> **GOAL OF THE EXERCISE**: Please print the entries below exactly, from the line with "orange hammer: 15 -> 14" through the line with "red scissors: 1 -> 4", including both of those lines and leaving out all others.

> **SOURCE DATA**:
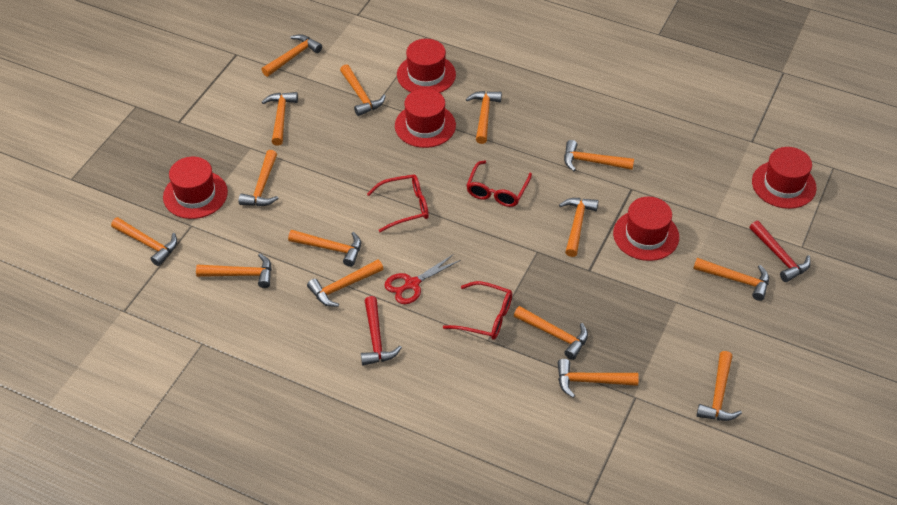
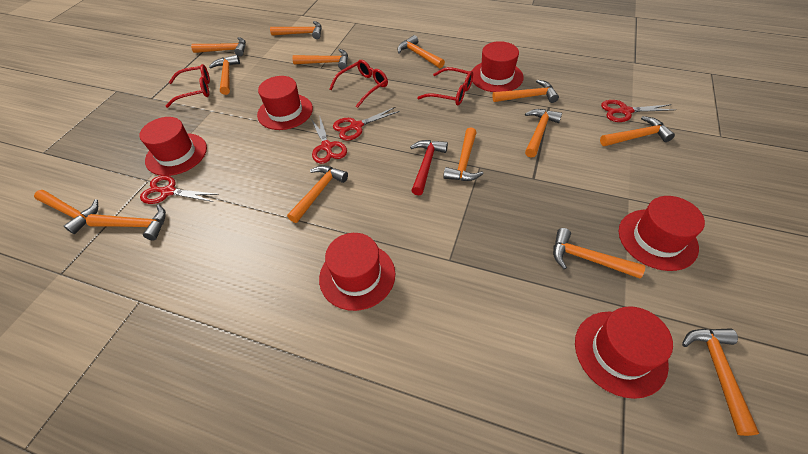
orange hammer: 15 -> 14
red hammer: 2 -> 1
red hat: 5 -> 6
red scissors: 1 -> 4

--

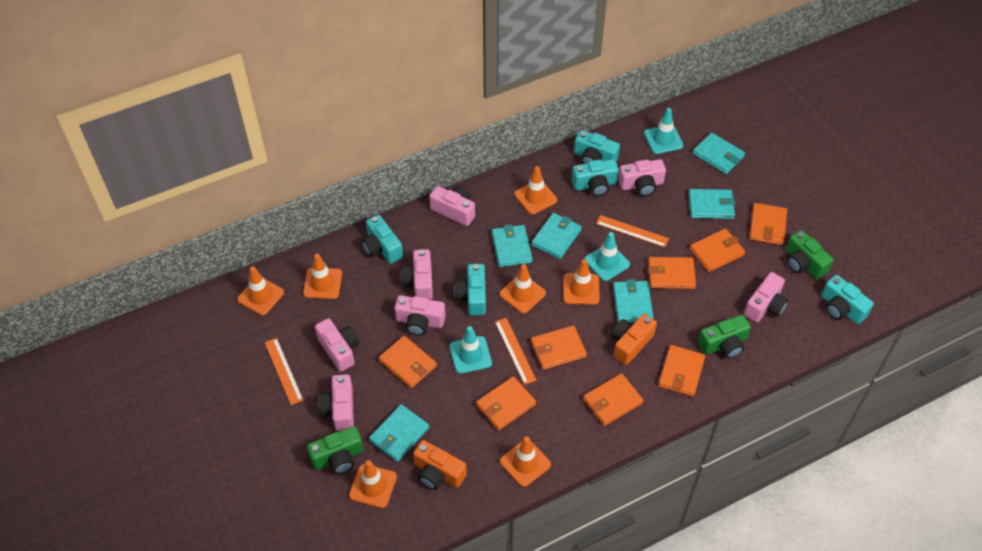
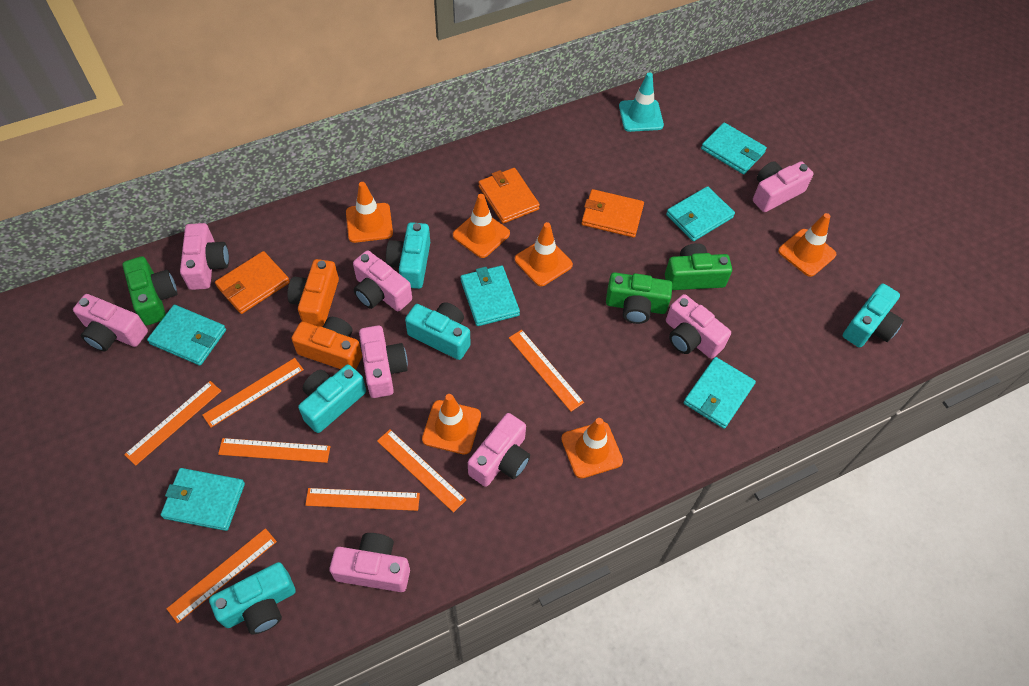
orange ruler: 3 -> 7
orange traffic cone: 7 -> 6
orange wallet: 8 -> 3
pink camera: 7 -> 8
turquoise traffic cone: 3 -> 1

> **ANSWER SECTION**:
orange hammer: 15 -> 14
red hammer: 2 -> 1
red hat: 5 -> 6
red scissors: 1 -> 4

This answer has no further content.